Short task: Locate the line containing "segmentation as SVG." in the material below; repeat it and every line after it, exactly as written.

Data records:
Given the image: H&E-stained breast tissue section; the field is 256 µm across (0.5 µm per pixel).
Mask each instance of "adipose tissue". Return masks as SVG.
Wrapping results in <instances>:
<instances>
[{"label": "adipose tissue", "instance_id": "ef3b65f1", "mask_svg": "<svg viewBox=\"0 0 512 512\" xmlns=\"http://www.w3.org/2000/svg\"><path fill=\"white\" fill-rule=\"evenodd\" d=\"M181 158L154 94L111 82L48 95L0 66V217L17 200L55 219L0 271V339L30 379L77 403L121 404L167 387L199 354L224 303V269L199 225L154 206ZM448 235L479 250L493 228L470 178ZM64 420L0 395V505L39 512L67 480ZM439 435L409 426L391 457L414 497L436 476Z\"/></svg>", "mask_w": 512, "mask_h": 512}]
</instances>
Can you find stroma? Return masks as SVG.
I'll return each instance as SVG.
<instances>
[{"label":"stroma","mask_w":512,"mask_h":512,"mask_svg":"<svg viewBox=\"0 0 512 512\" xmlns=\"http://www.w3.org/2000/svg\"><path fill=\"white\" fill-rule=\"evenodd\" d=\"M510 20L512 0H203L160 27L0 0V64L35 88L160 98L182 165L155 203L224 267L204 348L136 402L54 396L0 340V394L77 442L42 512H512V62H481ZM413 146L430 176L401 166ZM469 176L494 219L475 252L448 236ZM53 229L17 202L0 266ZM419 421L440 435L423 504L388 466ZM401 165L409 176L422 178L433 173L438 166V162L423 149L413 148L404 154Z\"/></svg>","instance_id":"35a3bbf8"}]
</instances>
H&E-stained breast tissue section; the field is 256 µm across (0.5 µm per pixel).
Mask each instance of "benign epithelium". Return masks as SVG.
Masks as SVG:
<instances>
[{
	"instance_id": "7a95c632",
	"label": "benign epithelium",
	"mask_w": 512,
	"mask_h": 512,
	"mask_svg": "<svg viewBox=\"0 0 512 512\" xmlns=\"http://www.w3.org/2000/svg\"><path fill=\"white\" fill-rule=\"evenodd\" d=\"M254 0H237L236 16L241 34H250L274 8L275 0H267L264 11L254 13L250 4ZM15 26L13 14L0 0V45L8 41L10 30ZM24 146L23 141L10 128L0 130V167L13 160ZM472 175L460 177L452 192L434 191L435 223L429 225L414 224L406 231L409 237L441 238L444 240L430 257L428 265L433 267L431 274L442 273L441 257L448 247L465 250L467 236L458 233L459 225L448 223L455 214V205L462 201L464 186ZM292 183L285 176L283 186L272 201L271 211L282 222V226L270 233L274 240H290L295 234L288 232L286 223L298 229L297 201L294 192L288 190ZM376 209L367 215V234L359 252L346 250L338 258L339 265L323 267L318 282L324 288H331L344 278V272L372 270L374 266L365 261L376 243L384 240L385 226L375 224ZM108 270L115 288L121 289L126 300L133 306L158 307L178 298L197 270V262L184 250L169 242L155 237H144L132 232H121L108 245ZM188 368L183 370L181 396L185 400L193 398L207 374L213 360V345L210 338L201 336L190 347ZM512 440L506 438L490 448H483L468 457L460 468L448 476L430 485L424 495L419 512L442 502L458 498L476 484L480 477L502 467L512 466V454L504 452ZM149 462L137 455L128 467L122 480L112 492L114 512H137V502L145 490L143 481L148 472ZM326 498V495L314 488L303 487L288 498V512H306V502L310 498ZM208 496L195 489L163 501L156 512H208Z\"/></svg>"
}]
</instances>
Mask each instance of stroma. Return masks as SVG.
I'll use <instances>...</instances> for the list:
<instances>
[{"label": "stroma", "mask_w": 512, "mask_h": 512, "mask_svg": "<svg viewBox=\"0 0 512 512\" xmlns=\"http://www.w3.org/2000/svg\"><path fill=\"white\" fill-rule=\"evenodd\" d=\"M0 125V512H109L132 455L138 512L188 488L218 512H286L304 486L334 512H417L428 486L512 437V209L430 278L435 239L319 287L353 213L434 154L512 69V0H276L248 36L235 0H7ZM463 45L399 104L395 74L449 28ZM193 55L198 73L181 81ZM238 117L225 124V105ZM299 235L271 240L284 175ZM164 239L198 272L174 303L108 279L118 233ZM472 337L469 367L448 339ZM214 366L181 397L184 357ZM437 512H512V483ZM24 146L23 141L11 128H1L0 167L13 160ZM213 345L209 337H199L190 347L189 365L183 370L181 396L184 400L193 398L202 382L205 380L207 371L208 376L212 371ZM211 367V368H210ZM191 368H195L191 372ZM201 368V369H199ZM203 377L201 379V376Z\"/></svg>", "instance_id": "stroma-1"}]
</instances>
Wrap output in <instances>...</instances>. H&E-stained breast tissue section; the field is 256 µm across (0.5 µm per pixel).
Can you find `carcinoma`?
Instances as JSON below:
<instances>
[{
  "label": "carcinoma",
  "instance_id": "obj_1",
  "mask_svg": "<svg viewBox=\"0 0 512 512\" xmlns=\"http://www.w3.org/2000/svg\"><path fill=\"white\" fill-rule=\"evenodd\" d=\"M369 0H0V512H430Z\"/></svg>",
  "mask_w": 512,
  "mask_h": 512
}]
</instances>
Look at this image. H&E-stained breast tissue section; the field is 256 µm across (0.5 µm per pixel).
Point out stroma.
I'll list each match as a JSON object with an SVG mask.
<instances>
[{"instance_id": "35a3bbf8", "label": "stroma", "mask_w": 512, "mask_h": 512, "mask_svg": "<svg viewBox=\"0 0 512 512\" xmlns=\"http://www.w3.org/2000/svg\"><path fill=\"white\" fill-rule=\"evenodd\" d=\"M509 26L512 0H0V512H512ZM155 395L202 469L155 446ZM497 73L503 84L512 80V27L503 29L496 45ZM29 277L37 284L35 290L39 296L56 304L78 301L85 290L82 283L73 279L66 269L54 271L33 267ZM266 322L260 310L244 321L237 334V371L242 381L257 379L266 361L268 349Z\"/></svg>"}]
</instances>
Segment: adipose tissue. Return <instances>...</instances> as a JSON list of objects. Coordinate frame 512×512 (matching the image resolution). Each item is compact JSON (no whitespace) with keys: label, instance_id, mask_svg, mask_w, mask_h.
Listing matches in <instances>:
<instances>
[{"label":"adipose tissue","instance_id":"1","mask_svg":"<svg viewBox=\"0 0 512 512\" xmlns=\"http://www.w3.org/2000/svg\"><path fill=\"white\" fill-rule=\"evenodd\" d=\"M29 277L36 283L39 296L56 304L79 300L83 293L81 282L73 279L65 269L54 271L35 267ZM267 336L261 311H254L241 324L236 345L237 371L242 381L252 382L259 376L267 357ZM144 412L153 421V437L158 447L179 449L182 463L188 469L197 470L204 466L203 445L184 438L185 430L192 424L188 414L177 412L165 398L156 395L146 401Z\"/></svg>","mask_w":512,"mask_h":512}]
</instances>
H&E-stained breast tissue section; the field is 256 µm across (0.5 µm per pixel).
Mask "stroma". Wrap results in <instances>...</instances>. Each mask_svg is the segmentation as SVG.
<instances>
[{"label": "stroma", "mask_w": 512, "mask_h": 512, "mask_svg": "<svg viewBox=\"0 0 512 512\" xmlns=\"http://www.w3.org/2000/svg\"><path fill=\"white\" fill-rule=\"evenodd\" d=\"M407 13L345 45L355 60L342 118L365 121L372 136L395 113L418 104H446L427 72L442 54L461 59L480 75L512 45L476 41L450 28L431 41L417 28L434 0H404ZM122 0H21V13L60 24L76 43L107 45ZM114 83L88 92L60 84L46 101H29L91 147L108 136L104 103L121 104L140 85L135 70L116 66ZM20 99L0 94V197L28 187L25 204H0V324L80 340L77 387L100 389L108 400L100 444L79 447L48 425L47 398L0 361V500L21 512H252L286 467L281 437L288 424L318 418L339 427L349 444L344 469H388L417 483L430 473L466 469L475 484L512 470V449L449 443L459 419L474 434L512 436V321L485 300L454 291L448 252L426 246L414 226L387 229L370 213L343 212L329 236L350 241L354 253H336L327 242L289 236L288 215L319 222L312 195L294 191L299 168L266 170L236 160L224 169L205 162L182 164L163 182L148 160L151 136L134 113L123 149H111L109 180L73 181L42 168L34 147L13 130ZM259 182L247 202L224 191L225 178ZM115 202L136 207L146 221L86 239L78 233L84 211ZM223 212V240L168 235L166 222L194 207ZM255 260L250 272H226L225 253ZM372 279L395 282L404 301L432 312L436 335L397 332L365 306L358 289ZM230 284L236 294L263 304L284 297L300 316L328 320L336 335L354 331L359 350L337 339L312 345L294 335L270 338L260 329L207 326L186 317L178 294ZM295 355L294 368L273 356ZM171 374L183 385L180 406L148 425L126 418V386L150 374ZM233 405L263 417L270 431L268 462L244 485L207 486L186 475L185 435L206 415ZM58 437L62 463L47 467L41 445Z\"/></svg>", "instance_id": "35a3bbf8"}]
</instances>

Response:
Mask "stroma". Wrap results in <instances>...</instances>. Each mask_svg is the segmentation as SVG.
<instances>
[{"label": "stroma", "mask_w": 512, "mask_h": 512, "mask_svg": "<svg viewBox=\"0 0 512 512\" xmlns=\"http://www.w3.org/2000/svg\"><path fill=\"white\" fill-rule=\"evenodd\" d=\"M407 13L345 45L355 60L342 118L365 121L372 136L395 113L418 104H446L427 72L442 54L461 59L480 75L512 45L476 41L450 28L431 41L417 28L434 0H404ZM122 0H21V13L60 24L76 43L107 45ZM114 83L88 92L60 84L46 101H29L91 147L108 136L104 103L121 104L140 85L135 70L116 66ZM20 99L0 94V197L28 187L25 204H0V324L80 340L77 387L100 389L108 400L100 444L79 447L48 425L47 398L0 361V500L21 512H252L286 467L281 437L288 424L318 418L339 427L349 444L344 469H388L417 483L430 473L466 469L475 484L512 470V449L449 443L459 419L474 434L512 436V321L485 300L454 291L448 252L426 246L414 226L387 229L370 213L343 212L329 236L350 241L354 253H336L327 242L289 236L288 215L319 222L312 195L294 191L299 168L266 170L236 160L224 169L205 162L182 164L163 182L148 160L151 136L134 113L123 149H111L109 180L73 181L42 168L34 147L13 130ZM259 182L247 202L224 191L225 178ZM115 202L136 207L146 221L86 239L78 233L84 211ZM223 212V240L168 235L166 222L194 207ZM255 260L250 272H226L225 253ZM372 279L395 282L404 301L432 312L436 335L397 332L365 306L358 289ZM230 284L236 294L263 304L284 297L300 316L328 320L336 335L354 331L359 350L337 339L312 345L294 335L270 338L260 329L207 326L186 317L178 294ZM295 355L294 368L273 356ZM171 374L183 385L180 406L148 425L126 418V386L150 374ZM233 405L263 417L270 431L268 462L244 485L207 486L186 475L185 435L206 415ZM58 437L62 463L47 467L41 445Z\"/></svg>", "instance_id": "35a3bbf8"}]
</instances>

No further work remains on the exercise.